> EXERCISE DESCRIPTION: Collect each line of the records containing the string "black".

[SUPPLIED MATERIAL — start]

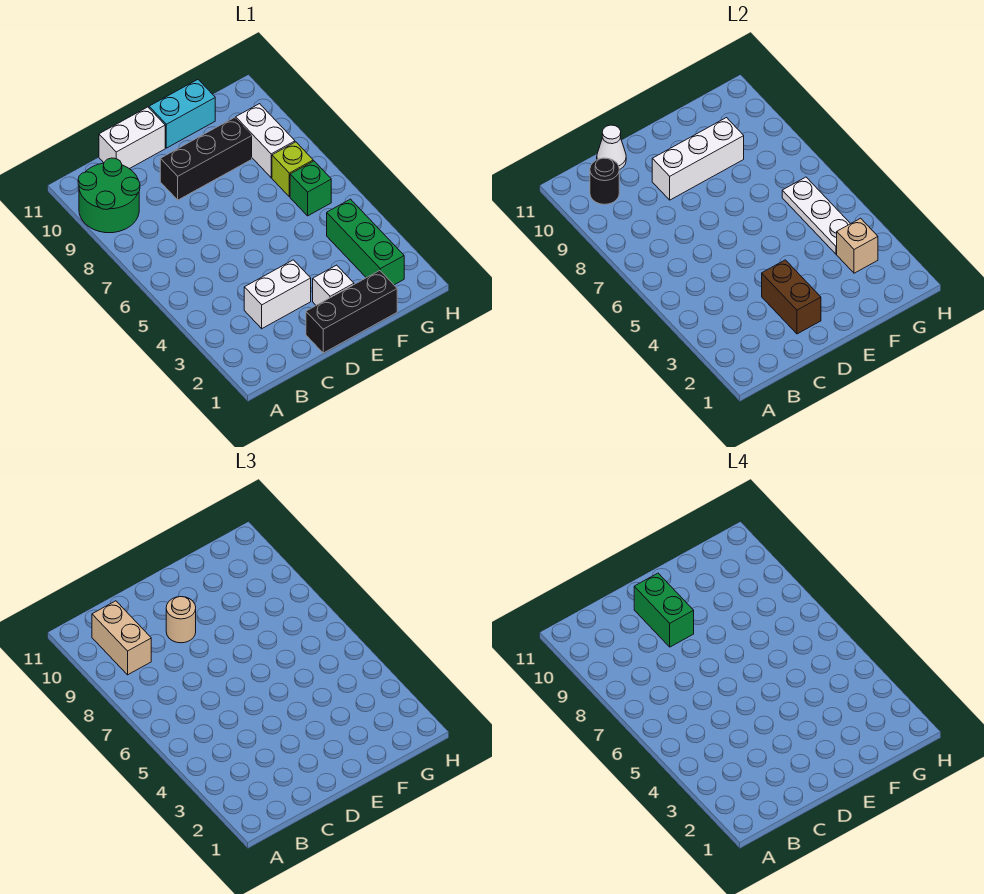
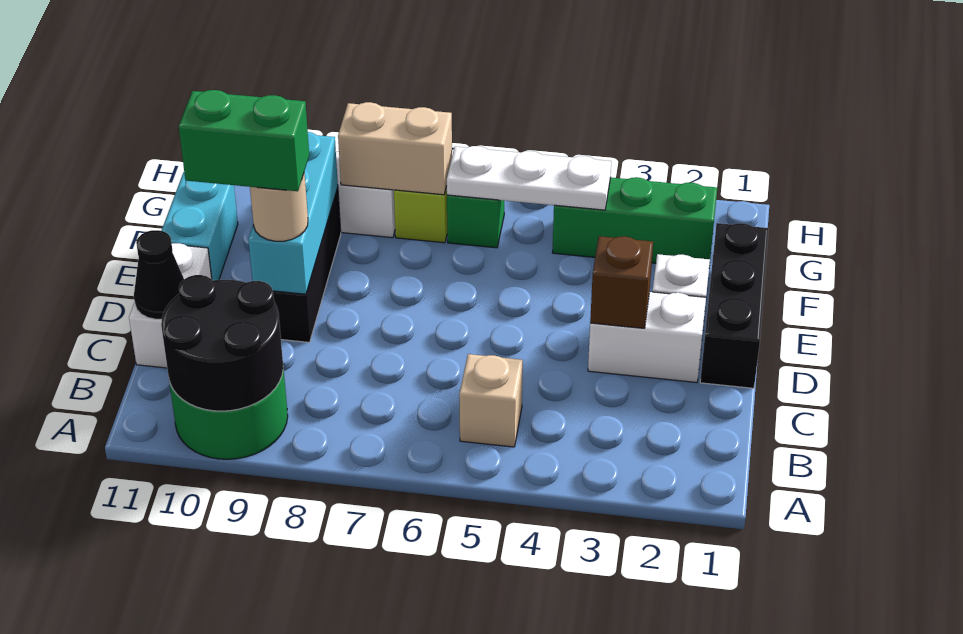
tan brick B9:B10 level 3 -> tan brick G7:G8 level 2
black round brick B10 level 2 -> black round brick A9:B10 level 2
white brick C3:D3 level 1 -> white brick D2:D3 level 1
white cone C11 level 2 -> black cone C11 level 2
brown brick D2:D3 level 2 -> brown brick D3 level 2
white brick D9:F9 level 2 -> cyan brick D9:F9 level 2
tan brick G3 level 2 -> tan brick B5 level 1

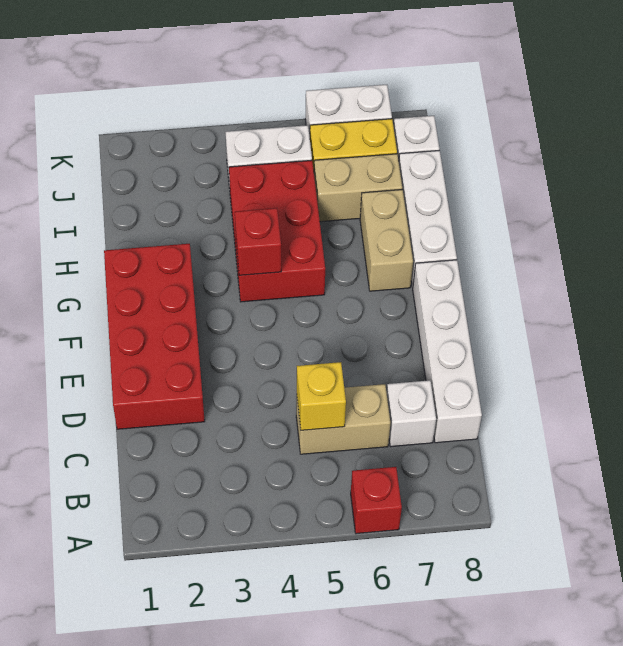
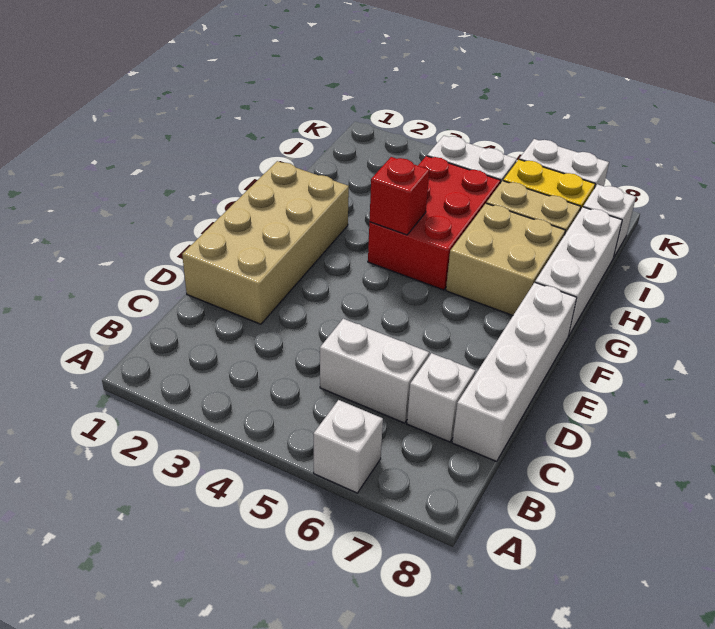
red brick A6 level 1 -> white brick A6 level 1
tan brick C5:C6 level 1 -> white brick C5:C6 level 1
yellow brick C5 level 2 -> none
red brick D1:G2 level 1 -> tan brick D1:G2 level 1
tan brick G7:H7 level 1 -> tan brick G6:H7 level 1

[SUPPLIED MATERIAL — finish]

> RESPONSE:
black round brick B10 level 2 -> black round brick A9:B10 level 2
white cone C11 level 2 -> black cone C11 level 2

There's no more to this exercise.